:: Your assignment ::
Restate verbatim the span of lines below between the line with "(299, 200) = (260, 145): pink" and the line with "(338, 240) = (290, 113): none -> pink candle", including those two lines, and only that span.
[[ Records for the task, beginning ]]
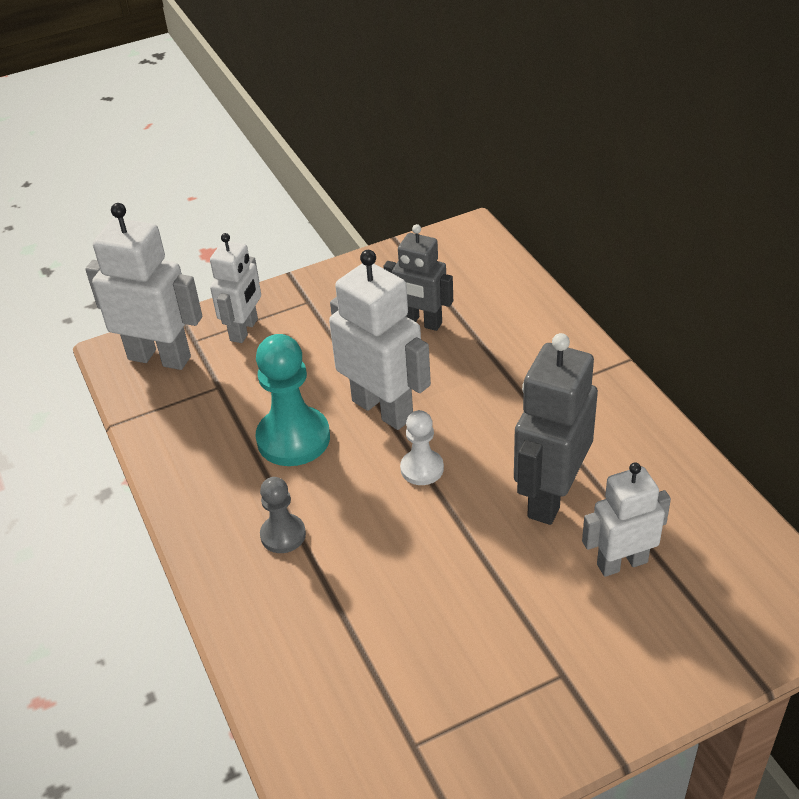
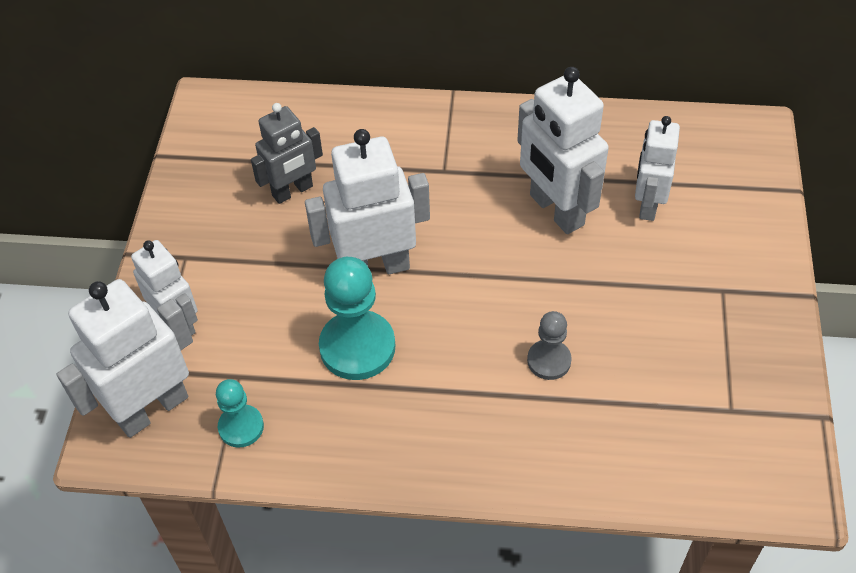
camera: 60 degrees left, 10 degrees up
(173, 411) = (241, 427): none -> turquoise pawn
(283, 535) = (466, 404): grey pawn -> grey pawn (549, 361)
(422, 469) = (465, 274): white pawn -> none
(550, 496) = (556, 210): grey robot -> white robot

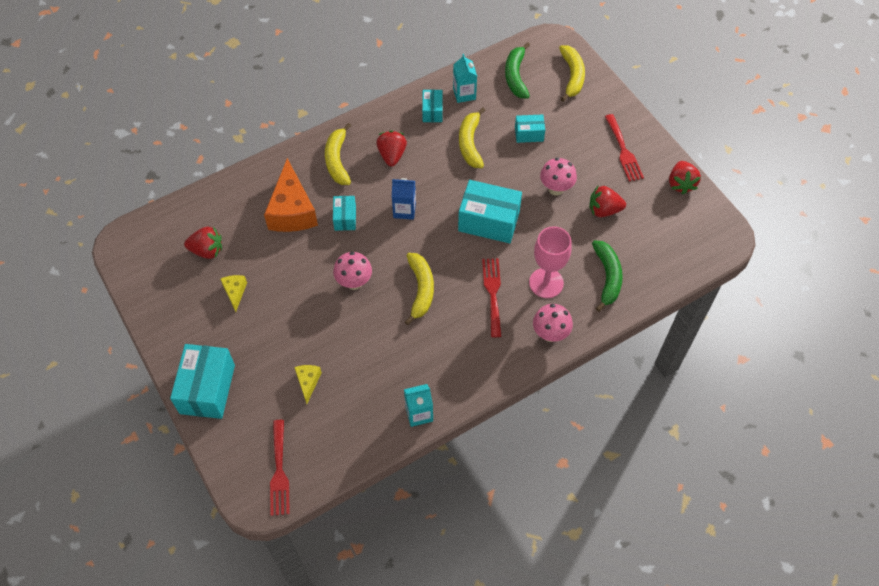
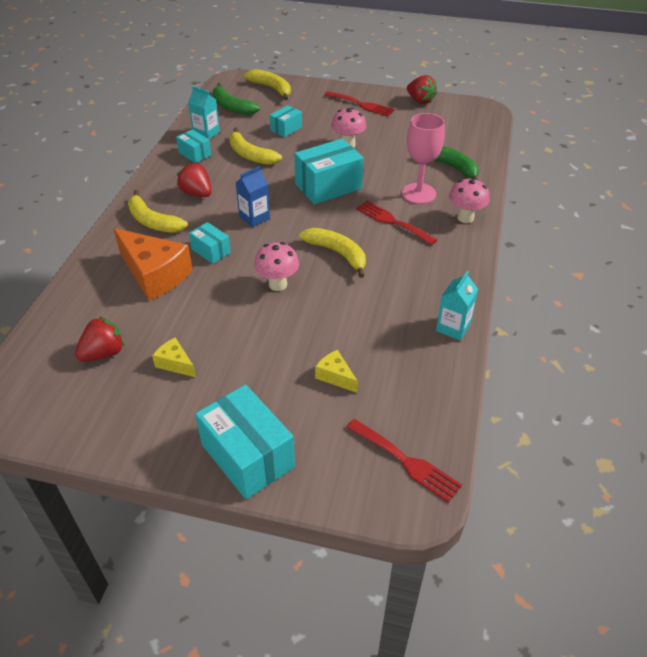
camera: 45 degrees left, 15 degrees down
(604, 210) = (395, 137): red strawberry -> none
[[ Records for the task, end ]]
[[ Records for the task, beginning ]]
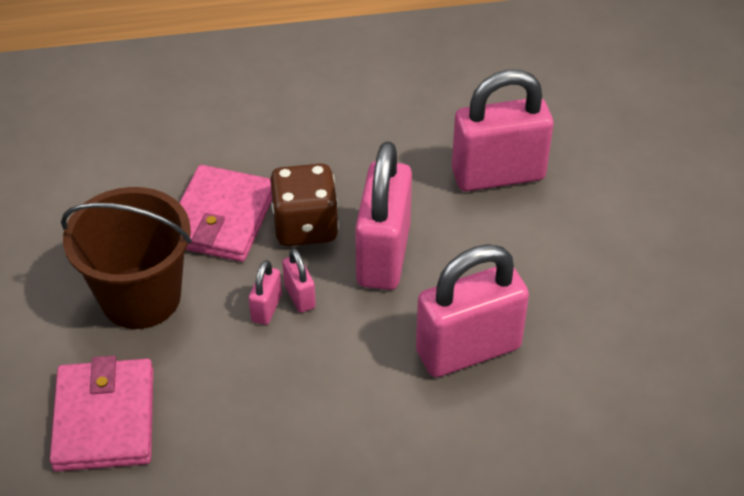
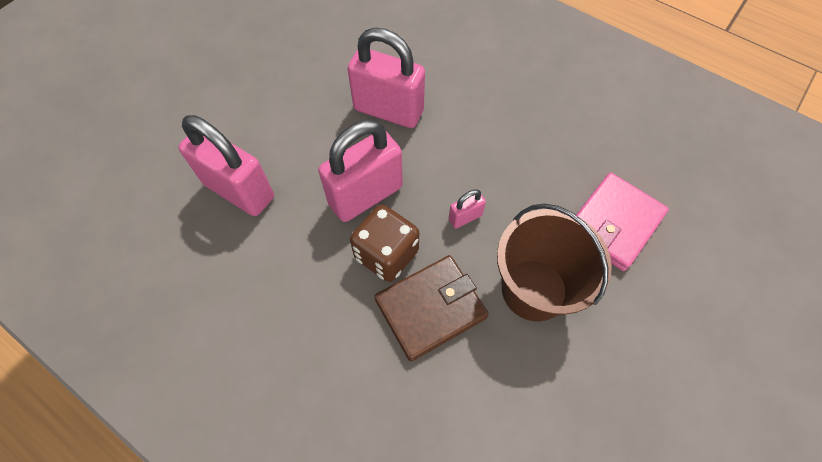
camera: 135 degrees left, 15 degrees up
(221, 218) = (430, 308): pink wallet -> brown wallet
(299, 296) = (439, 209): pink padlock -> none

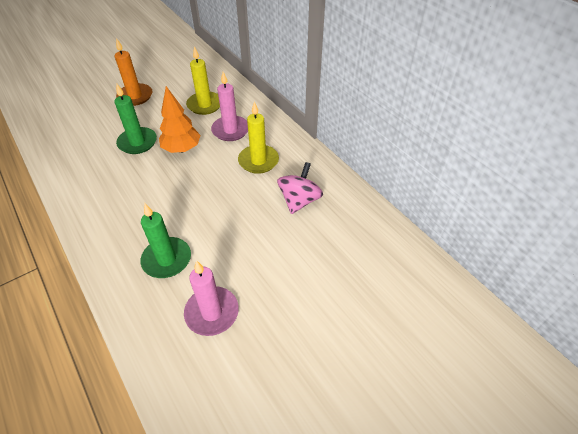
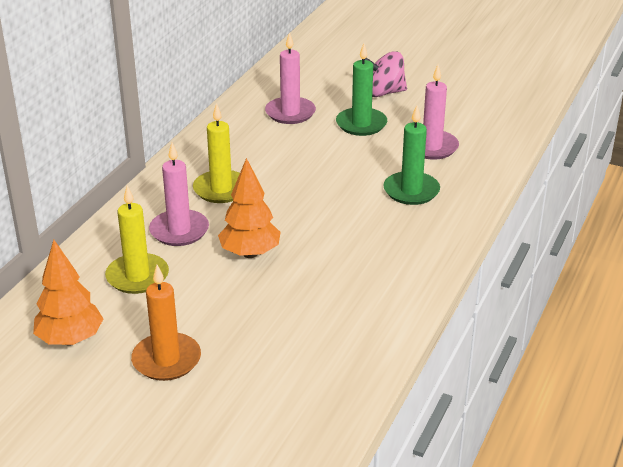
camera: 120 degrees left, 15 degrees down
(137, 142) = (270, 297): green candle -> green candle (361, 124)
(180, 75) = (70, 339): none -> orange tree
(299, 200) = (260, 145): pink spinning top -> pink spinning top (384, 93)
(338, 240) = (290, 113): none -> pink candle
[[ Records for the task, end ]]
:: Response ::
(299, 200) = (260, 145): pink spinning top -> pink spinning top (384, 93)
(338, 240) = (290, 113): none -> pink candle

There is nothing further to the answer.